[Records from a data source]
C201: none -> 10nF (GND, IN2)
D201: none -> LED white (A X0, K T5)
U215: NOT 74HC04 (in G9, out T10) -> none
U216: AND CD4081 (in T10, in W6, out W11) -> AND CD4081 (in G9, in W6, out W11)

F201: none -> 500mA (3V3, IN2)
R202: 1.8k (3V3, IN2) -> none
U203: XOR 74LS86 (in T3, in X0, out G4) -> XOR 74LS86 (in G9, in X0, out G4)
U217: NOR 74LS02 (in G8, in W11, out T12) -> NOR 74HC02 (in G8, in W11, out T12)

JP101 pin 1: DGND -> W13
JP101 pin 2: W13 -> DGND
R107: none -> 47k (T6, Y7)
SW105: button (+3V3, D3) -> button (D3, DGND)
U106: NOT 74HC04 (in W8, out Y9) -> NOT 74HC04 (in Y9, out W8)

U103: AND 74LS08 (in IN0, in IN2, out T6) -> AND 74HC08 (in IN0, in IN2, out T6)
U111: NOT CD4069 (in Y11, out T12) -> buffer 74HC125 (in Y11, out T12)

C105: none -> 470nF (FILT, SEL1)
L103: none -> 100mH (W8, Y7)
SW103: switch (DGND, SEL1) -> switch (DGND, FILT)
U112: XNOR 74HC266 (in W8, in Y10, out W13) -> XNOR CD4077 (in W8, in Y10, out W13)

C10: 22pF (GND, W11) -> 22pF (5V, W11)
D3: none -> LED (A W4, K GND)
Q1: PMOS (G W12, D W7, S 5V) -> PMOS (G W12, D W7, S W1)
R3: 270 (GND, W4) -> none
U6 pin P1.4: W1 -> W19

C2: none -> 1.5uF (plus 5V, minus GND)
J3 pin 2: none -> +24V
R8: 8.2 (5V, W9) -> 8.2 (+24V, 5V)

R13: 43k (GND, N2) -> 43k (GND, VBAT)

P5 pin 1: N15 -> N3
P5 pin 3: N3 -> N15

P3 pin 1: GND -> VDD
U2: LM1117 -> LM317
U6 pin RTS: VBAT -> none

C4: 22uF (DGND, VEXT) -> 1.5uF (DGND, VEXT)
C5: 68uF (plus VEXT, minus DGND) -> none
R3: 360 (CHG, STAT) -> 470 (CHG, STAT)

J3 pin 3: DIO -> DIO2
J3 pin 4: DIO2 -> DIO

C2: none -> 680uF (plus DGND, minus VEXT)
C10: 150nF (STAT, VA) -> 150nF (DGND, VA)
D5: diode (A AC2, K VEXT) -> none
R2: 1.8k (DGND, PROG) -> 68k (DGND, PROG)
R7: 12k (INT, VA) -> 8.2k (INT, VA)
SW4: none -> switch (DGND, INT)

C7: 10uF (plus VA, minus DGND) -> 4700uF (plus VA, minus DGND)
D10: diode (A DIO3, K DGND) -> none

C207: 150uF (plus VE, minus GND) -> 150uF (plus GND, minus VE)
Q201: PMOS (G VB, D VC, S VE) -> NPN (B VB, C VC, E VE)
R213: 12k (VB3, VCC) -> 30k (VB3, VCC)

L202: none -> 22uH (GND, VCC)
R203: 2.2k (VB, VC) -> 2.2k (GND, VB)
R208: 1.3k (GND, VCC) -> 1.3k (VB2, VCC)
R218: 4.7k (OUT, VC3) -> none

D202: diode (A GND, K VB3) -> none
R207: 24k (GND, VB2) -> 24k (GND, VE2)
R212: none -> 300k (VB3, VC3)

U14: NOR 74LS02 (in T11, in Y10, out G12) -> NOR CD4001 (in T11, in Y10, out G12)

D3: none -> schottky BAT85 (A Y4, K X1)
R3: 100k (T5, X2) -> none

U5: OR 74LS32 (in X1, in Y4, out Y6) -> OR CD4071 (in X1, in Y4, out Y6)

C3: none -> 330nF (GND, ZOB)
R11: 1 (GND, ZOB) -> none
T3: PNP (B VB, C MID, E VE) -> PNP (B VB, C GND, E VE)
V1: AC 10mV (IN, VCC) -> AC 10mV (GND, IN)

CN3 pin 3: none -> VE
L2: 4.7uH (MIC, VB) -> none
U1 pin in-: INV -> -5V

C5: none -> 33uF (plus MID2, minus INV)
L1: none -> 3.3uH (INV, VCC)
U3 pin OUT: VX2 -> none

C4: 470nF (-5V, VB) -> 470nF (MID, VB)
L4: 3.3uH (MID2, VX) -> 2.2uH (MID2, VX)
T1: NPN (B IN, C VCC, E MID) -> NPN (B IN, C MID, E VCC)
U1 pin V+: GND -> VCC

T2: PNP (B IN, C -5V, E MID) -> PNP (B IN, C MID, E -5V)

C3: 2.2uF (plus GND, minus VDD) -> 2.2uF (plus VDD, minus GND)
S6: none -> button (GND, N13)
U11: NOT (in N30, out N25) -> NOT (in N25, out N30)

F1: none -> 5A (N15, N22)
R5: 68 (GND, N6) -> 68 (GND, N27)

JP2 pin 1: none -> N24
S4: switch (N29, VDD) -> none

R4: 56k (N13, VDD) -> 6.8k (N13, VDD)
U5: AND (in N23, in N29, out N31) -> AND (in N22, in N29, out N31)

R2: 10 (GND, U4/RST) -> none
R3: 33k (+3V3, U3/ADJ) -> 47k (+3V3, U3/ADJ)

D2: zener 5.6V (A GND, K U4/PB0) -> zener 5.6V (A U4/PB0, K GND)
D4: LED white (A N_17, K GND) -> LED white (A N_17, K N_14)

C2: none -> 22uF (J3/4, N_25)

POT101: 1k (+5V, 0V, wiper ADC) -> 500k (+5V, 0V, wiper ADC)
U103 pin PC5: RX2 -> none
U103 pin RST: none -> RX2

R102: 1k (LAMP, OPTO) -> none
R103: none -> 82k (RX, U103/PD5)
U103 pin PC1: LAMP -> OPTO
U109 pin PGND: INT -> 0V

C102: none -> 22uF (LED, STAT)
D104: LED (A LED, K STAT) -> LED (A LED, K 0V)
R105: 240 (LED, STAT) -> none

* **Problem requirements**
This exercise calls for the entries to be restated exactly.

* **Exercise output**
C201: none -> 10nF (GND, IN2)
D201: none -> LED white (A X0, K T5)
U215: NOT 74HC04 (in G9, out T10) -> none
U216: AND CD4081 (in T10, in W6, out W11) -> AND CD4081 (in G9, in W6, out W11)

F201: none -> 500mA (3V3, IN2)
R202: 1.8k (3V3, IN2) -> none
U203: XOR 74LS86 (in T3, in X0, out G4) -> XOR 74LS86 (in G9, in X0, out G4)
U217: NOR 74LS02 (in G8, in W11, out T12) -> NOR 74HC02 (in G8, in W11, out T12)

JP101 pin 1: DGND -> W13
JP101 pin 2: W13 -> DGND
R107: none -> 47k (T6, Y7)
SW105: button (+3V3, D3) -> button (D3, DGND)
U106: NOT 74HC04 (in W8, out Y9) -> NOT 74HC04 (in Y9, out W8)

U103: AND 74LS08 (in IN0, in IN2, out T6) -> AND 74HC08 (in IN0, in IN2, out T6)
U111: NOT CD4069 (in Y11, out T12) -> buffer 74HC125 (in Y11, out T12)

C105: none -> 470nF (FILT, SEL1)
L103: none -> 100mH (W8, Y7)
SW103: switch (DGND, SEL1) -> switch (DGND, FILT)
U112: XNOR 74HC266 (in W8, in Y10, out W13) -> XNOR CD4077 (in W8, in Y10, out W13)

C10: 22pF (GND, W11) -> 22pF (5V, W11)
D3: none -> LED (A W4, K GND)
Q1: PMOS (G W12, D W7, S 5V) -> PMOS (G W12, D W7, S W1)
R3: 270 (GND, W4) -> none
U6 pin P1.4: W1 -> W19

C2: none -> 1.5uF (plus 5V, minus GND)
J3 pin 2: none -> +24V
R8: 8.2 (5V, W9) -> 8.2 (+24V, 5V)

R13: 43k (GND, N2) -> 43k (GND, VBAT)

P5 pin 1: N15 -> N3
P5 pin 3: N3 -> N15

P3 pin 1: GND -> VDD
U2: LM1117 -> LM317
U6 pin RTS: VBAT -> none

C4: 22uF (DGND, VEXT) -> 1.5uF (DGND, VEXT)
C5: 68uF (plus VEXT, minus DGND) -> none
R3: 360 (CHG, STAT) -> 470 (CHG, STAT)

J3 pin 3: DIO -> DIO2
J3 pin 4: DIO2 -> DIO

C2: none -> 680uF (plus DGND, minus VEXT)
C10: 150nF (STAT, VA) -> 150nF (DGND, VA)
D5: diode (A AC2, K VEXT) -> none
R2: 1.8k (DGND, PROG) -> 68k (DGND, PROG)
R7: 12k (INT, VA) -> 8.2k (INT, VA)
SW4: none -> switch (DGND, INT)

C7: 10uF (plus VA, minus DGND) -> 4700uF (plus VA, minus DGND)
D10: diode (A DIO3, K DGND) -> none

C207: 150uF (plus VE, minus GND) -> 150uF (plus GND, minus VE)
Q201: PMOS (G VB, D VC, S VE) -> NPN (B VB, C VC, E VE)
R213: 12k (VB3, VCC) -> 30k (VB3, VCC)

L202: none -> 22uH (GND, VCC)
R203: 2.2k (VB, VC) -> 2.2k (GND, VB)
R208: 1.3k (GND, VCC) -> 1.3k (VB2, VCC)
R218: 4.7k (OUT, VC3) -> none

D202: diode (A GND, K VB3) -> none
R207: 24k (GND, VB2) -> 24k (GND, VE2)
R212: none -> 300k (VB3, VC3)

U14: NOR 74LS02 (in T11, in Y10, out G12) -> NOR CD4001 (in T11, in Y10, out G12)

D3: none -> schottky BAT85 (A Y4, K X1)
R3: 100k (T5, X2) -> none

U5: OR 74LS32 (in X1, in Y4, out Y6) -> OR CD4071 (in X1, in Y4, out Y6)

C3: none -> 330nF (GND, ZOB)
R11: 1 (GND, ZOB) -> none
T3: PNP (B VB, C MID, E VE) -> PNP (B VB, C GND, E VE)
V1: AC 10mV (IN, VCC) -> AC 10mV (GND, IN)

CN3 pin 3: none -> VE
L2: 4.7uH (MIC, VB) -> none
U1 pin in-: INV -> -5V

C5: none -> 33uF (plus MID2, minus INV)
L1: none -> 3.3uH (INV, VCC)
U3 pin OUT: VX2 -> none

C4: 470nF (-5V, VB) -> 470nF (MID, VB)
L4: 3.3uH (MID2, VX) -> 2.2uH (MID2, VX)
T1: NPN (B IN, C VCC, E MID) -> NPN (B IN, C MID, E VCC)
U1 pin V+: GND -> VCC

T2: PNP (B IN, C -5V, E MID) -> PNP (B IN, C MID, E -5V)

C3: 2.2uF (plus GND, minus VDD) -> 2.2uF (plus VDD, minus GND)
S6: none -> button (GND, N13)
U11: NOT (in N30, out N25) -> NOT (in N25, out N30)

F1: none -> 5A (N15, N22)
R5: 68 (GND, N6) -> 68 (GND, N27)

JP2 pin 1: none -> N24
S4: switch (N29, VDD) -> none

R4: 56k (N13, VDD) -> 6.8k (N13, VDD)
U5: AND (in N23, in N29, out N31) -> AND (in N22, in N29, out N31)

R2: 10 (GND, U4/RST) -> none
R3: 33k (+3V3, U3/ADJ) -> 47k (+3V3, U3/ADJ)

D2: zener 5.6V (A GND, K U4/PB0) -> zener 5.6V (A U4/PB0, K GND)
D4: LED white (A N_17, K GND) -> LED white (A N_17, K N_14)

C2: none -> 22uF (J3/4, N_25)

POT101: 1k (+5V, 0V, wiper ADC) -> 500k (+5V, 0V, wiper ADC)
U103 pin PC5: RX2 -> none
U103 pin RST: none -> RX2

R102: 1k (LAMP, OPTO) -> none
R103: none -> 82k (RX, U103/PD5)
U103 pin PC1: LAMP -> OPTO
U109 pin PGND: INT -> 0V

C102: none -> 22uF (LED, STAT)
D104: LED (A LED, K STAT) -> LED (A LED, K 0V)
R105: 240 (LED, STAT) -> none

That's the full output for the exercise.